* _Data for the task_:
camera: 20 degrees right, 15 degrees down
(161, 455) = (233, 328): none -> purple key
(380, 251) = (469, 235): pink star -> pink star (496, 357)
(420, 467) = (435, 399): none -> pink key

--

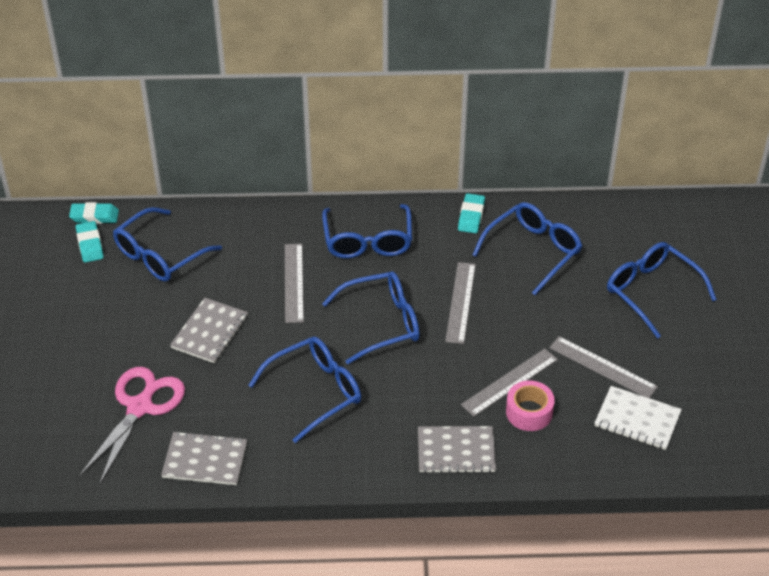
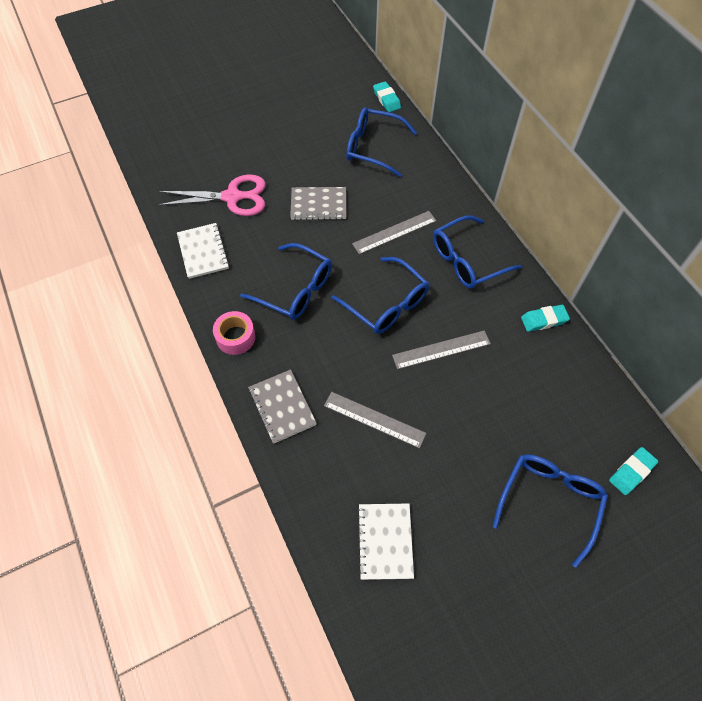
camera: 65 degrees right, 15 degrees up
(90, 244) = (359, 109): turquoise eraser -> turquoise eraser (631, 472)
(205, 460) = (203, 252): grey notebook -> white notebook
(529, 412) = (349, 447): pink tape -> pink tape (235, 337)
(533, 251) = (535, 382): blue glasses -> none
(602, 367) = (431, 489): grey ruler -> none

* _Task statement_: Please copy the lines in the records above between the one holding "camera: 20 degrees right, 15 degrees down" and the one holding "(420, 467) = (435, 399): none -> pink key", inclusive, exactly and with no other line.

* _Answer for the task_:
camera: 20 degrees right, 15 degrees down
(161, 455) = (233, 328): none -> purple key
(380, 251) = (469, 235): pink star -> pink star (496, 357)
(420, 467) = (435, 399): none -> pink key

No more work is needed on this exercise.